Directions for this task. Each line with the word "minus" must appear in the answer, copied from the records.

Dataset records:
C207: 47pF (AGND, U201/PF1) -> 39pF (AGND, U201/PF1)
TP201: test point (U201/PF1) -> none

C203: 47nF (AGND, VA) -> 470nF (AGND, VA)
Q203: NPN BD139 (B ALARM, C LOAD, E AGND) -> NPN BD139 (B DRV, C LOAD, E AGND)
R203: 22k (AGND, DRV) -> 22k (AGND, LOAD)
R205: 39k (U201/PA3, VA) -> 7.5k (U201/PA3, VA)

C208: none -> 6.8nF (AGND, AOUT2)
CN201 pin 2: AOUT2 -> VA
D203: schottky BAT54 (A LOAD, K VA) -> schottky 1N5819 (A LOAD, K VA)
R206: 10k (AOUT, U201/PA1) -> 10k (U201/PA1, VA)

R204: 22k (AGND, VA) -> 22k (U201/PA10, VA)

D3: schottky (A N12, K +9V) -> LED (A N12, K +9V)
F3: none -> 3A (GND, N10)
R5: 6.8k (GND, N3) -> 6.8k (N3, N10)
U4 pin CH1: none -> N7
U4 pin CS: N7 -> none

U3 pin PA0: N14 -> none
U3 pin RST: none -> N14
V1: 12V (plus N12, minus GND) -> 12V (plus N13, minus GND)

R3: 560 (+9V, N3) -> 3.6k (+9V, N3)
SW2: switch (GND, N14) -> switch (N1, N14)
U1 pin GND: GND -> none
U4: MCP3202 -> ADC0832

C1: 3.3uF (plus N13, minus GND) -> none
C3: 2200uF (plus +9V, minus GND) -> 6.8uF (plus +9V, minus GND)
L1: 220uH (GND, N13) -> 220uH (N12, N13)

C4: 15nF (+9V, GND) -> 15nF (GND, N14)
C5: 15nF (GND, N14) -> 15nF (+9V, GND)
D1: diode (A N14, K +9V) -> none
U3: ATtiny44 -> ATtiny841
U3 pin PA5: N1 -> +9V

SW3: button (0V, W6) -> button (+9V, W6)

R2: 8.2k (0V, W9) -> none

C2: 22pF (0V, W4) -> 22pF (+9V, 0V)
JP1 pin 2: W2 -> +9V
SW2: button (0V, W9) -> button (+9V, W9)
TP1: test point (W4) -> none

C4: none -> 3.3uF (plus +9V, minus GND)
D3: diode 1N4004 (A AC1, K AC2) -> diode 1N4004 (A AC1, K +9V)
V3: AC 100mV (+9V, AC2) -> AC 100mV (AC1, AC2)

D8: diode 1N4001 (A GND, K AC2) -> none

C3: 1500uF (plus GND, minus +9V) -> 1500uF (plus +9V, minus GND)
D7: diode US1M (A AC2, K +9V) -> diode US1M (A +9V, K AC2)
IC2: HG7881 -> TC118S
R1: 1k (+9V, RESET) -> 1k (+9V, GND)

Answer to this exercise.
V1: 12V (plus N12, minus GND) -> 12V (plus N13, minus GND)
C1: 3.3uF (plus N13, minus GND) -> none
C3: 2200uF (plus +9V, minus GND) -> 6.8uF (plus +9V, minus GND)
C4: none -> 3.3uF (plus +9V, minus GND)
C3: 1500uF (plus GND, minus +9V) -> 1500uF (plus +9V, minus GND)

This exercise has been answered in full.